>> Begin
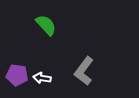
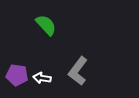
gray L-shape: moved 6 px left
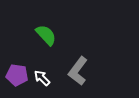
green semicircle: moved 10 px down
white arrow: rotated 36 degrees clockwise
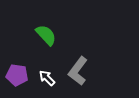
white arrow: moved 5 px right
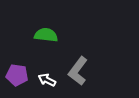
green semicircle: rotated 40 degrees counterclockwise
white arrow: moved 2 px down; rotated 18 degrees counterclockwise
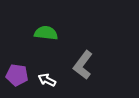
green semicircle: moved 2 px up
gray L-shape: moved 5 px right, 6 px up
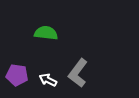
gray L-shape: moved 5 px left, 8 px down
white arrow: moved 1 px right
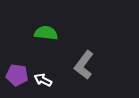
gray L-shape: moved 6 px right, 8 px up
white arrow: moved 5 px left
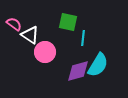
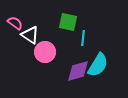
pink semicircle: moved 1 px right, 1 px up
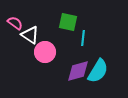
cyan semicircle: moved 6 px down
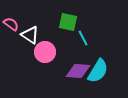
pink semicircle: moved 4 px left, 1 px down
cyan line: rotated 35 degrees counterclockwise
purple diamond: rotated 20 degrees clockwise
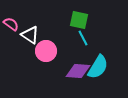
green square: moved 11 px right, 2 px up
pink circle: moved 1 px right, 1 px up
cyan semicircle: moved 4 px up
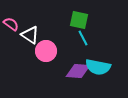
cyan semicircle: rotated 70 degrees clockwise
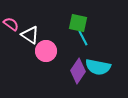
green square: moved 1 px left, 3 px down
purple diamond: rotated 60 degrees counterclockwise
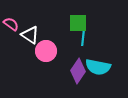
green square: rotated 12 degrees counterclockwise
cyan line: rotated 35 degrees clockwise
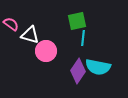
green square: moved 1 px left, 2 px up; rotated 12 degrees counterclockwise
white triangle: rotated 18 degrees counterclockwise
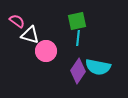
pink semicircle: moved 6 px right, 3 px up
cyan line: moved 5 px left
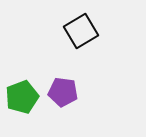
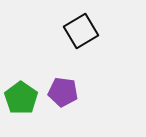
green pentagon: moved 1 px left, 1 px down; rotated 16 degrees counterclockwise
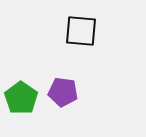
black square: rotated 36 degrees clockwise
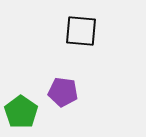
green pentagon: moved 14 px down
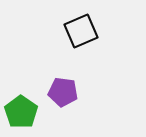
black square: rotated 28 degrees counterclockwise
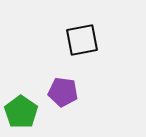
black square: moved 1 px right, 9 px down; rotated 12 degrees clockwise
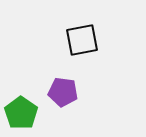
green pentagon: moved 1 px down
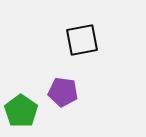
green pentagon: moved 2 px up
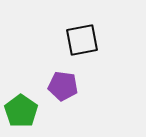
purple pentagon: moved 6 px up
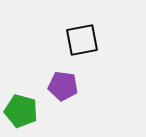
green pentagon: rotated 20 degrees counterclockwise
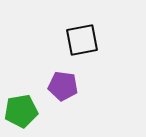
green pentagon: rotated 24 degrees counterclockwise
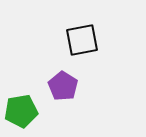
purple pentagon: rotated 24 degrees clockwise
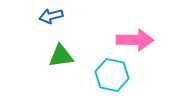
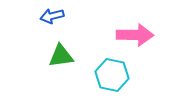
blue arrow: moved 1 px right
pink arrow: moved 5 px up
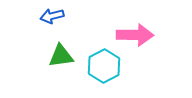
cyan hexagon: moved 8 px left, 9 px up; rotated 20 degrees clockwise
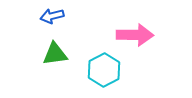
green triangle: moved 6 px left, 2 px up
cyan hexagon: moved 4 px down
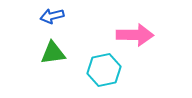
green triangle: moved 2 px left, 1 px up
cyan hexagon: rotated 16 degrees clockwise
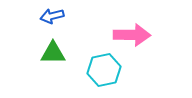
pink arrow: moved 3 px left
green triangle: rotated 8 degrees clockwise
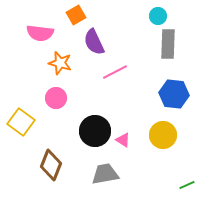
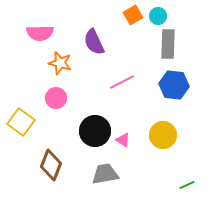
orange square: moved 57 px right
pink semicircle: rotated 8 degrees counterclockwise
pink line: moved 7 px right, 10 px down
blue hexagon: moved 9 px up
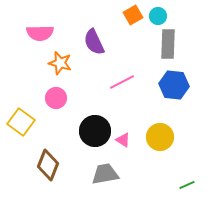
yellow circle: moved 3 px left, 2 px down
brown diamond: moved 3 px left
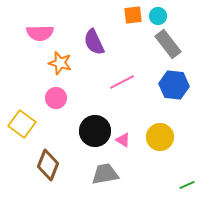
orange square: rotated 24 degrees clockwise
gray rectangle: rotated 40 degrees counterclockwise
yellow square: moved 1 px right, 2 px down
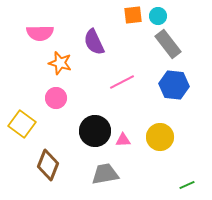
pink triangle: rotated 35 degrees counterclockwise
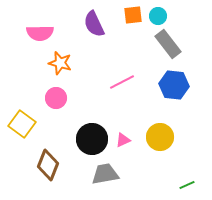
purple semicircle: moved 18 px up
black circle: moved 3 px left, 8 px down
pink triangle: rotated 21 degrees counterclockwise
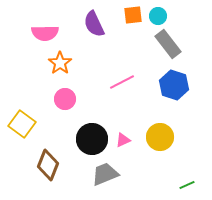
pink semicircle: moved 5 px right
orange star: rotated 20 degrees clockwise
blue hexagon: rotated 12 degrees clockwise
pink circle: moved 9 px right, 1 px down
gray trapezoid: rotated 12 degrees counterclockwise
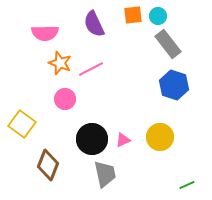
orange star: rotated 15 degrees counterclockwise
pink line: moved 31 px left, 13 px up
gray trapezoid: rotated 100 degrees clockwise
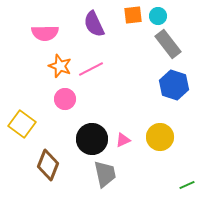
orange star: moved 3 px down
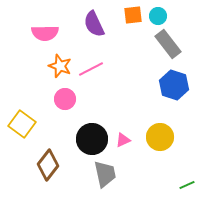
brown diamond: rotated 16 degrees clockwise
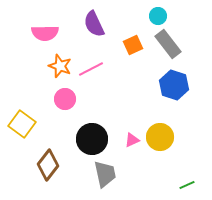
orange square: moved 30 px down; rotated 18 degrees counterclockwise
pink triangle: moved 9 px right
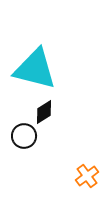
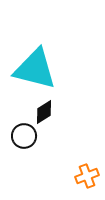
orange cross: rotated 15 degrees clockwise
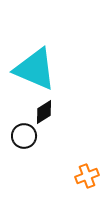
cyan triangle: rotated 9 degrees clockwise
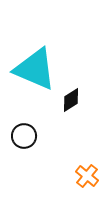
black diamond: moved 27 px right, 12 px up
orange cross: rotated 30 degrees counterclockwise
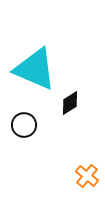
black diamond: moved 1 px left, 3 px down
black circle: moved 11 px up
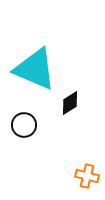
orange cross: rotated 25 degrees counterclockwise
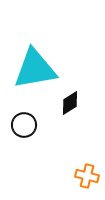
cyan triangle: rotated 33 degrees counterclockwise
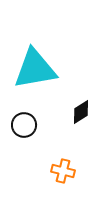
black diamond: moved 11 px right, 9 px down
orange cross: moved 24 px left, 5 px up
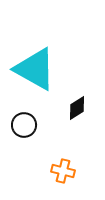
cyan triangle: rotated 39 degrees clockwise
black diamond: moved 4 px left, 4 px up
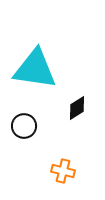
cyan triangle: rotated 21 degrees counterclockwise
black circle: moved 1 px down
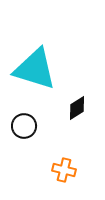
cyan triangle: rotated 9 degrees clockwise
orange cross: moved 1 px right, 1 px up
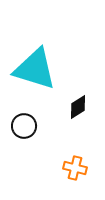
black diamond: moved 1 px right, 1 px up
orange cross: moved 11 px right, 2 px up
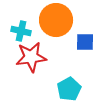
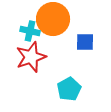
>> End
## DESCRIPTION OF THE TASK
Copy every line of the entries above exactly as it appears, but leave out the picture markers.

## TASK OUTPUT
gray L-shape: moved 6 px left
green semicircle: moved 10 px down
white arrow: rotated 36 degrees clockwise
white arrow: moved 5 px right
green semicircle: rotated 40 degrees counterclockwise
white arrow: moved 2 px down; rotated 18 degrees counterclockwise
green semicircle: moved 2 px up
gray L-shape: moved 5 px right, 6 px up
gray L-shape: moved 5 px left, 8 px down
white arrow: moved 1 px right
gray L-shape: moved 6 px right, 8 px up
white arrow: moved 5 px left
pink semicircle: moved 1 px right, 1 px up
cyan semicircle: moved 6 px down
pink semicircle: moved 4 px left, 1 px down
cyan line: rotated 35 degrees counterclockwise
purple diamond: rotated 20 degrees clockwise
green square: moved 11 px right, 2 px up
pink circle: moved 1 px right, 1 px up
cyan semicircle: moved 4 px up
cyan semicircle: rotated 70 degrees clockwise
green square: moved 1 px left, 3 px down
purple diamond: rotated 60 degrees counterclockwise
green square: rotated 12 degrees counterclockwise
cyan line: rotated 35 degrees clockwise
green square: moved 1 px left, 2 px up; rotated 12 degrees counterclockwise
white triangle: rotated 18 degrees counterclockwise
pink semicircle: moved 6 px right, 3 px up
cyan line: moved 5 px left
green pentagon: moved 1 px left, 1 px down; rotated 16 degrees counterclockwise
black square: rotated 36 degrees clockwise
green pentagon: moved 14 px down
black square: rotated 28 degrees counterclockwise
black square: moved 1 px right, 9 px down; rotated 12 degrees clockwise
green pentagon: moved 1 px down
green pentagon: moved 2 px up
purple pentagon: moved 6 px up
green pentagon: rotated 20 degrees counterclockwise
green pentagon: rotated 24 degrees counterclockwise
purple pentagon: rotated 24 degrees clockwise
blue arrow: moved 1 px right
pink arrow: moved 5 px up
cyan hexagon: moved 8 px left, 9 px up; rotated 20 degrees clockwise
green triangle: moved 6 px left, 2 px up
cyan hexagon: moved 4 px down
green triangle: moved 2 px left, 1 px up
cyan hexagon: rotated 16 degrees clockwise
pink arrow: moved 3 px left
green triangle: rotated 8 degrees clockwise
orange square: moved 57 px right
pink semicircle: rotated 8 degrees counterclockwise
pink line: moved 7 px right, 10 px down
blue hexagon: moved 9 px up
yellow circle: moved 3 px left, 2 px down
brown diamond: moved 3 px left
orange square: rotated 24 degrees clockwise
gray rectangle: rotated 40 degrees counterclockwise
yellow square: moved 1 px right, 2 px down
pink triangle: rotated 35 degrees counterclockwise
purple semicircle: moved 18 px up
black circle: moved 3 px left, 8 px down
pink triangle: rotated 21 degrees counterclockwise
pink semicircle: moved 5 px right
orange star: rotated 20 degrees clockwise
blue hexagon: rotated 12 degrees clockwise
pink circle: moved 9 px right, 1 px down
gray trapezoid: rotated 12 degrees counterclockwise
orange star: rotated 15 degrees counterclockwise
pink line: moved 31 px left, 13 px up
gray trapezoid: rotated 100 degrees clockwise
orange star: moved 3 px down
brown diamond: rotated 16 degrees clockwise
orange square: moved 30 px down; rotated 18 degrees counterclockwise
pink triangle: moved 9 px right
orange cross: rotated 15 degrees clockwise
cyan triangle: rotated 9 degrees clockwise
black diamond: moved 27 px right, 12 px up
orange cross: rotated 30 degrees counterclockwise
black diamond: moved 1 px left, 3 px down
black circle: moved 11 px up
orange cross: rotated 25 degrees counterclockwise
cyan triangle: rotated 33 degrees counterclockwise
black diamond: moved 11 px right, 9 px down
orange cross: moved 24 px left, 5 px up
cyan triangle: rotated 39 degrees clockwise
black diamond: moved 4 px left, 4 px up
cyan triangle: rotated 21 degrees counterclockwise
black circle: moved 1 px down
cyan triangle: rotated 9 degrees clockwise
orange cross: moved 1 px right, 1 px up
black diamond: moved 1 px right, 1 px up
orange cross: moved 11 px right, 2 px up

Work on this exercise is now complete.